§ **The problem**:
The listing below should be printed in full and exactly, apart from its images.

********************

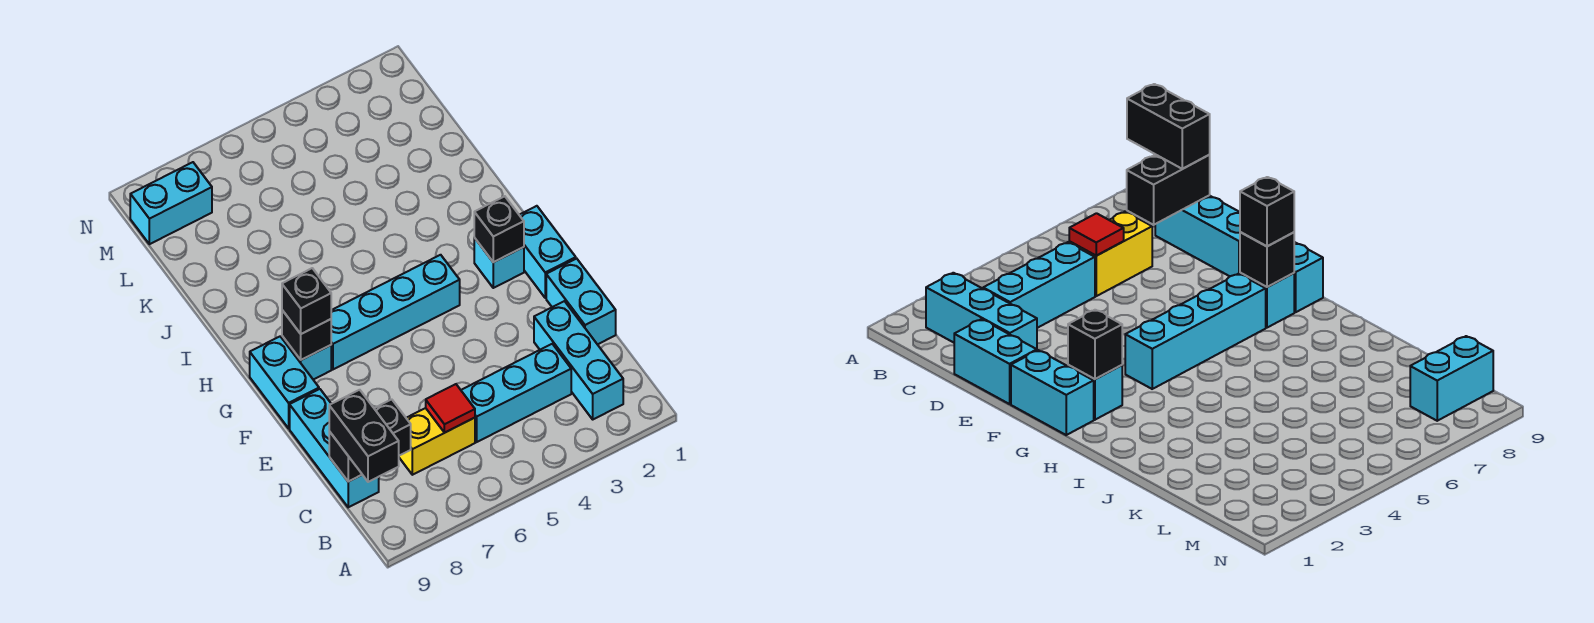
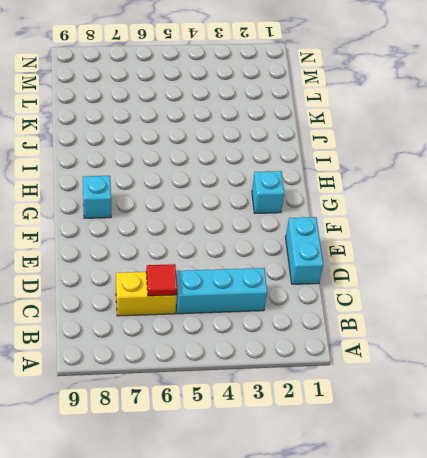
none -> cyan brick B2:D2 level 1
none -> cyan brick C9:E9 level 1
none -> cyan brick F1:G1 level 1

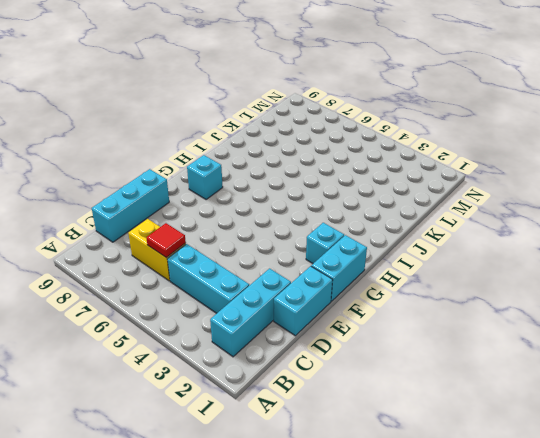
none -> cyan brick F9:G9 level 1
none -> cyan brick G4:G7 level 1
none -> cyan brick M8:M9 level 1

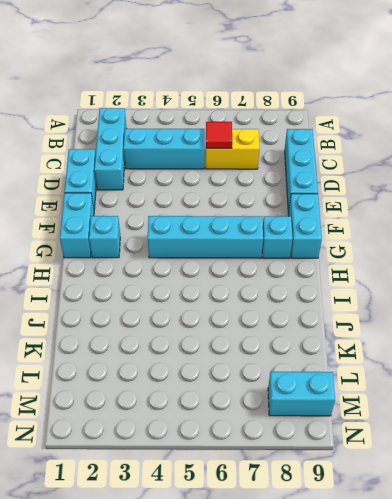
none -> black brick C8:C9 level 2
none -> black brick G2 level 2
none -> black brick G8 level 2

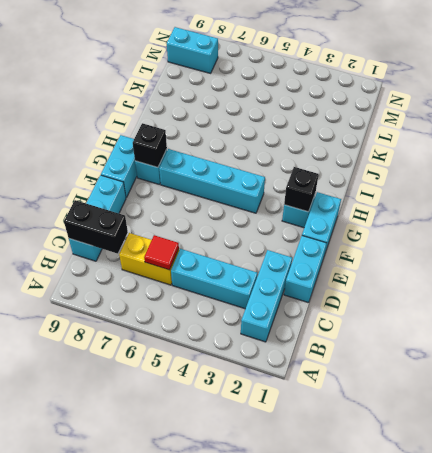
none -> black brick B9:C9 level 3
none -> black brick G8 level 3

********************

§ **Task answer**:
none -> cyan brick B2:D2 level 1
none -> cyan brick C9:E9 level 1
none -> cyan brick F1:G1 level 1

none -> cyan brick F9:G9 level 1
none -> cyan brick G4:G7 level 1
none -> cyan brick M8:M9 level 1

none -> black brick C8:C9 level 2
none -> black brick G2 level 2
none -> black brick G8 level 2

none -> black brick B9:C9 level 3
none -> black brick G8 level 3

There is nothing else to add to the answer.